**Records to process:**
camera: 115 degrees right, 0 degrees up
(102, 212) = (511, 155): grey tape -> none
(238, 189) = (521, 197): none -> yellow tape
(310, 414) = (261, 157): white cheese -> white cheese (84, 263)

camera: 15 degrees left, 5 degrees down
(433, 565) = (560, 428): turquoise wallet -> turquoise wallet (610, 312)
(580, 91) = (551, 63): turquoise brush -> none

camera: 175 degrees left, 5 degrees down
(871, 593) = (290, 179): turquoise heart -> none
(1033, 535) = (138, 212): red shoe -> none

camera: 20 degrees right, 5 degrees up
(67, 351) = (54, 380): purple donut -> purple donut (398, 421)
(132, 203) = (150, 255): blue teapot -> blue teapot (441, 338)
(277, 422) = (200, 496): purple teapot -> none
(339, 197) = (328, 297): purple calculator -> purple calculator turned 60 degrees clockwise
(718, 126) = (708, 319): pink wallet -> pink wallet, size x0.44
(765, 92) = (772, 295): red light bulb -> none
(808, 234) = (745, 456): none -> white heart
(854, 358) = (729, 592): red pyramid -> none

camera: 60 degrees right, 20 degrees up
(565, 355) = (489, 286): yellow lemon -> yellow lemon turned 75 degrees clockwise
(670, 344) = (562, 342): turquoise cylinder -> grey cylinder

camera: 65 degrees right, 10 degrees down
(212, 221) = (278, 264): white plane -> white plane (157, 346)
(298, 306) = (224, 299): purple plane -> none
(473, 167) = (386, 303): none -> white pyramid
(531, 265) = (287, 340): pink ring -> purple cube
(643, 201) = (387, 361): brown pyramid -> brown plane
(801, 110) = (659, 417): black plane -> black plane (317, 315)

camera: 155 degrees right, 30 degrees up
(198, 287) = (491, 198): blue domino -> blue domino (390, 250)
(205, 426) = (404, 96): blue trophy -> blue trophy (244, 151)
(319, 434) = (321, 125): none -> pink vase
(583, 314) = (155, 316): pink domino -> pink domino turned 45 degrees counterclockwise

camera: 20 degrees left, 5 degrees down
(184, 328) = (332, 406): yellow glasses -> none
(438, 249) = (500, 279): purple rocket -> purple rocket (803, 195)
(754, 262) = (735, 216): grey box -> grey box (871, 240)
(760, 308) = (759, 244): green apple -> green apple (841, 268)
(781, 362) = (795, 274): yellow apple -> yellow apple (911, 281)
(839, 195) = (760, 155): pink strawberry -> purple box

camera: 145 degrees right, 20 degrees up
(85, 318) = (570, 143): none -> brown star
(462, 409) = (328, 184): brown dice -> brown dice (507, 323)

**Work to be completed:** Retype the material precisely, leaving out no line.

**Task answer:**
camera: 115 degrees right, 0 degrees up
(102, 212) = (511, 155): grey tape -> none
(238, 189) = (521, 197): none -> yellow tape
(310, 414) = (261, 157): white cheese -> white cheese (84, 263)

camera: 15 degrees left, 5 degrees down
(433, 565) = (560, 428): turquoise wallet -> turquoise wallet (610, 312)
(580, 91) = (551, 63): turquoise brush -> none

camera: 175 degrees left, 5 degrees down
(871, 593) = (290, 179): turquoise heart -> none
(1033, 535) = (138, 212): red shoe -> none

camera: 20 degrees right, 5 degrees up
(67, 351) = (54, 380): purple donut -> purple donut (398, 421)
(132, 203) = (150, 255): blue teapot -> blue teapot (441, 338)
(277, 422) = (200, 496): purple teapot -> none
(339, 197) = (328, 297): purple calculator -> purple calculator turned 60 degrees clockwise
(718, 126) = (708, 319): pink wallet -> pink wallet, size x0.44
(765, 92) = (772, 295): red light bulb -> none
(808, 234) = (745, 456): none -> white heart
(854, 358) = (729, 592): red pyramid -> none

camera: 60 degrees right, 20 degrees up
(565, 355) = (489, 286): yellow lemon -> yellow lemon turned 75 degrees clockwise
(670, 344) = (562, 342): turquoise cylinder -> grey cylinder

camera: 65 degrees right, 10 degrees down
(212, 221) = (278, 264): white plane -> white plane (157, 346)
(298, 306) = (224, 299): purple plane -> none
(473, 167) = (386, 303): none -> white pyramid
(531, 265) = (287, 340): pink ring -> purple cube
(643, 201) = (387, 361): brown pyramid -> brown plane
(801, 110) = (659, 417): black plane -> black plane (317, 315)

camera: 155 degrees right, 30 degrees up
(198, 287) = (491, 198): blue domino -> blue domino (390, 250)
(205, 426) = (404, 96): blue trophy -> blue trophy (244, 151)
(319, 434) = (321, 125): none -> pink vase
(583, 314) = (155, 316): pink domino -> pink domino turned 45 degrees counterclockwise

camera: 20 degrees left, 5 degrees down
(184, 328) = (332, 406): yellow glasses -> none
(438, 249) = (500, 279): purple rocket -> purple rocket (803, 195)
(754, 262) = (735, 216): grey box -> grey box (871, 240)
(760, 308) = (759, 244): green apple -> green apple (841, 268)
(781, 362) = (795, 274): yellow apple -> yellow apple (911, 281)
(839, 195) = (760, 155): pink strawberry -> purple box

camera: 145 degrees right, 20 degrees up
(85, 318) = (570, 143): none -> brown star
(462, 409) = (328, 184): brown dice -> brown dice (507, 323)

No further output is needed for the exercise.